## [Data records]
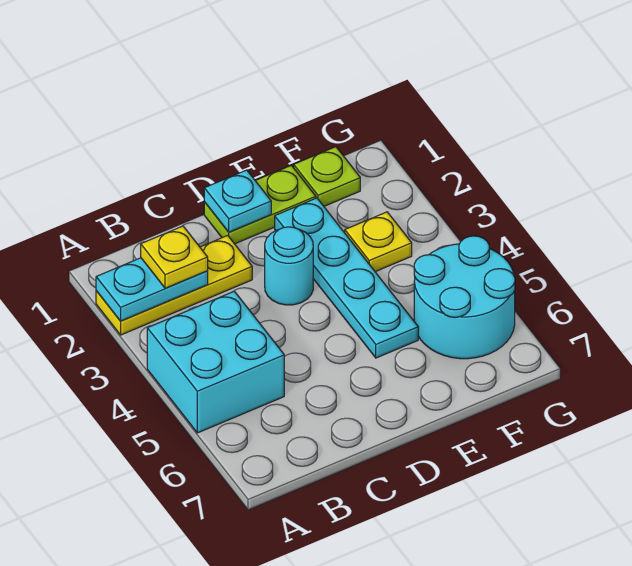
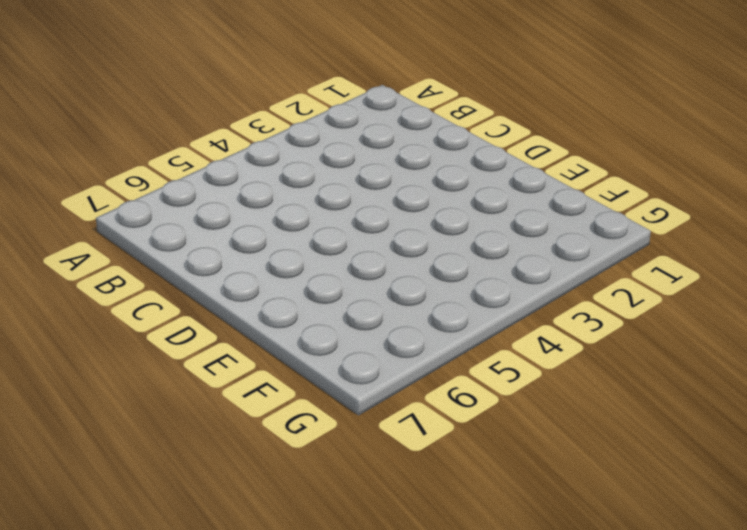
none -> yellow plate A2:C2 level 1
none -> cyan brick A4:B5 level 1

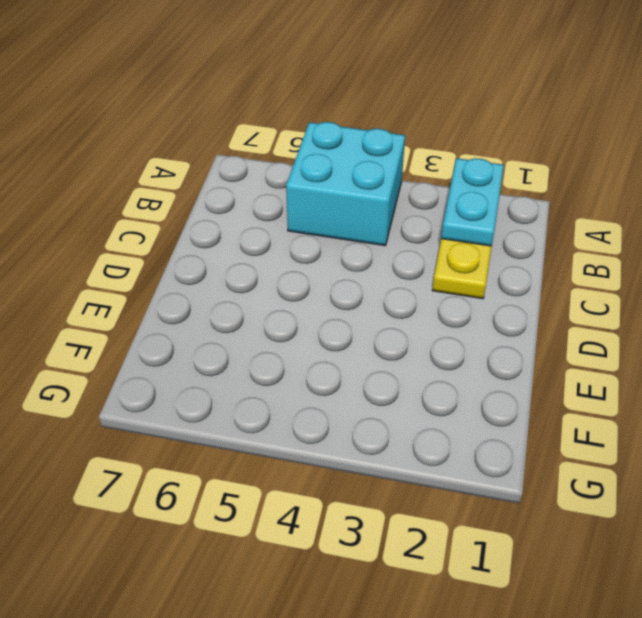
none -> lime plate D1:E1 level 1
none -> cyan round brick D3 level 1

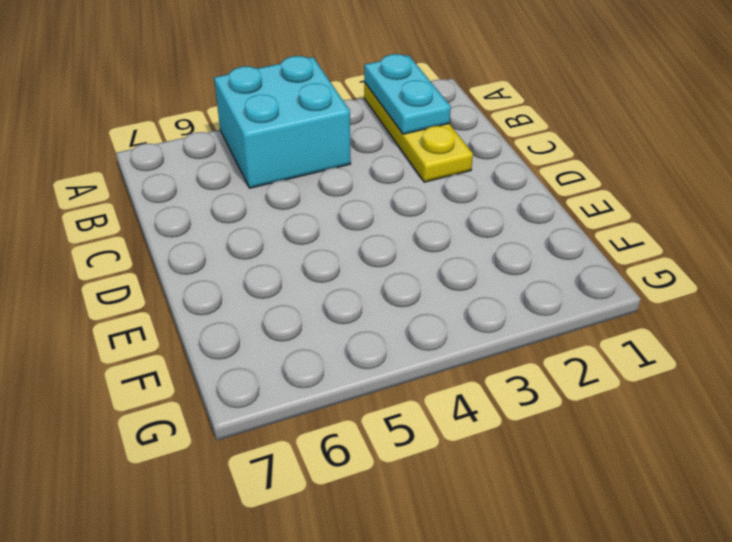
none -> lime plate D1:E1 level 1
none -> cyan round brick D3 level 1

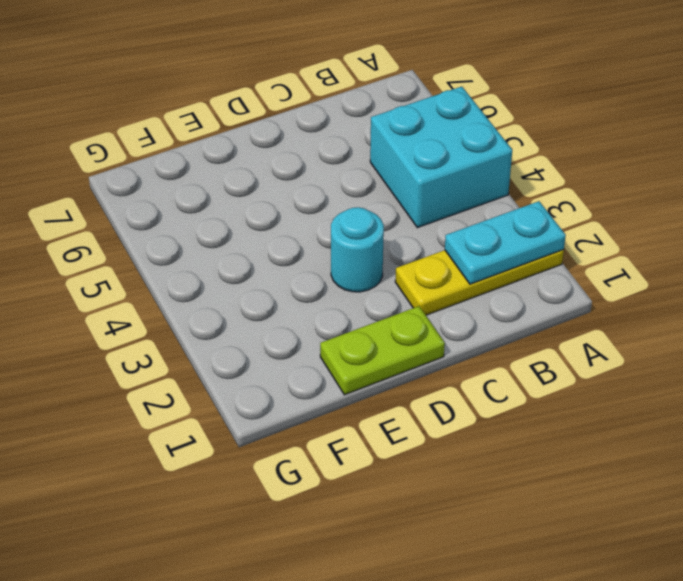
none -> cyan plate E2:E5 level 1
none -> lime plate F1 level 1

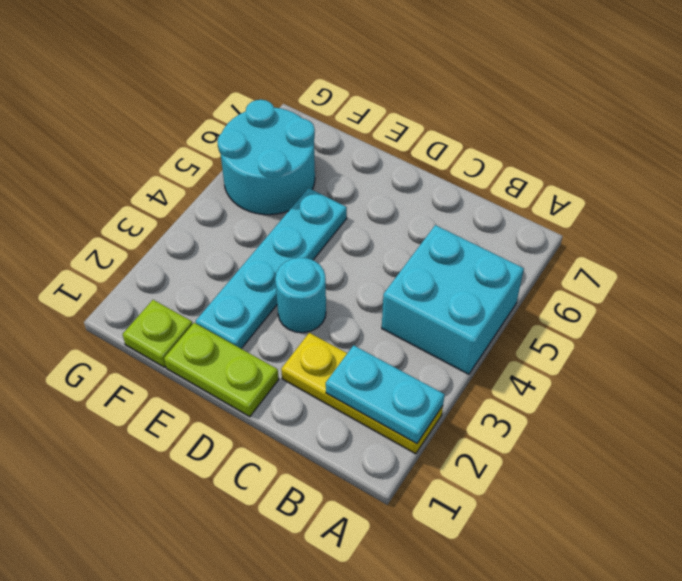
none -> yellow plate F3 level 1
none -> cyan plate D1 level 2

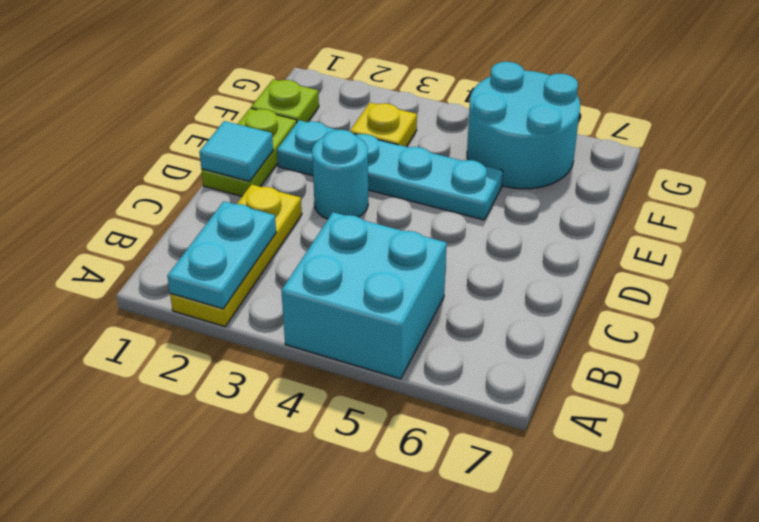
cyan tile D1 level 2 -> cyan plate D1 level 2
none -> yellow plate B2 level 3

## [Instructions for the task]
Could you reproduce every record above exactly, leaving out any pictures?

## [Reply]
none -> yellow plate A2:C2 level 1
none -> cyan brick A4:B5 level 1

none -> lime plate D1:E1 level 1
none -> cyan round brick D3 level 1

none -> lime plate D1:E1 level 1
none -> cyan round brick D3 level 1

none -> cyan plate E2:E5 level 1
none -> lime plate F1 level 1

none -> yellow plate F3 level 1
none -> cyan plate D1 level 2

cyan tile D1 level 2 -> cyan plate D1 level 2
none -> yellow plate B2 level 3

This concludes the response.